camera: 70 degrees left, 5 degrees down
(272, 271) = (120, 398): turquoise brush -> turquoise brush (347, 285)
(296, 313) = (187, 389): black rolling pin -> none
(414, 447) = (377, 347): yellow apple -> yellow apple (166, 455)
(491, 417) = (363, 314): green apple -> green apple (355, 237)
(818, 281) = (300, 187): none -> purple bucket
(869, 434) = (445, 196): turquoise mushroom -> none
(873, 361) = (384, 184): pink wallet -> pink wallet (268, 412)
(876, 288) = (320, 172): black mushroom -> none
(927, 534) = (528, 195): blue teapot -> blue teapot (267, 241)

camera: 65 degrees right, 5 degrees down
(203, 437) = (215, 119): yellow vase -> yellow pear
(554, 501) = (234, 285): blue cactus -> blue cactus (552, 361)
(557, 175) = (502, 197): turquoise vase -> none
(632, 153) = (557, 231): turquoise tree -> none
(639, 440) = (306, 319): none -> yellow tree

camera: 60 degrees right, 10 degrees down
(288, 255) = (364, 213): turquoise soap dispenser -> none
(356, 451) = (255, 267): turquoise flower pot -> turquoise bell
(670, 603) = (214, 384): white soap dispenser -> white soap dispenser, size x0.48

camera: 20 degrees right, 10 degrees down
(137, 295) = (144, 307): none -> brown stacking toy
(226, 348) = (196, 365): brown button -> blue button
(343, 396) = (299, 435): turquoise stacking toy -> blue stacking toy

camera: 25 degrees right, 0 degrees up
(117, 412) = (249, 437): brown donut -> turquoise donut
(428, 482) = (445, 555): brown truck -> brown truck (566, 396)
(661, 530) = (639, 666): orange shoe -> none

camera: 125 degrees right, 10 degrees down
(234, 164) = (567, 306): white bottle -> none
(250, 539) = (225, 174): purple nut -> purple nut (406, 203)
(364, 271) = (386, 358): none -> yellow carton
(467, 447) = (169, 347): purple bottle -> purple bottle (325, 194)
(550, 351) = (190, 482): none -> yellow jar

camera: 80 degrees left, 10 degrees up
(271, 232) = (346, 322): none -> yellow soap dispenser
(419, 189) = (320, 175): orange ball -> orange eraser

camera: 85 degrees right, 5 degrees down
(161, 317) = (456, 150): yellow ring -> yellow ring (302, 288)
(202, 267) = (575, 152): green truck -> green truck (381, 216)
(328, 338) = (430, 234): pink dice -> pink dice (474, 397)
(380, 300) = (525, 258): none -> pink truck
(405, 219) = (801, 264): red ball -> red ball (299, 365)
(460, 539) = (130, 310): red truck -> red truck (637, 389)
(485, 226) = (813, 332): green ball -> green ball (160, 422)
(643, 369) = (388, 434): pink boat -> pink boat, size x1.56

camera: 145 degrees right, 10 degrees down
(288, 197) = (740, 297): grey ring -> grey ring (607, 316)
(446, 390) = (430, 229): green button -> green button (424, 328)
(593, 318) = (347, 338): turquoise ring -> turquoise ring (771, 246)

▶ **TASK TO CARRY OUT**
Using the material, show each line where the string "pink" can be found.

▶ **WRITTEN ANSWER**
(873, 361) = (384, 184): pink wallet -> pink wallet (268, 412)
(328, 338) = (430, 234): pink dice -> pink dice (474, 397)
(380, 300) = (525, 258): none -> pink truck
(643, 369) = (388, 434): pink boat -> pink boat, size x1.56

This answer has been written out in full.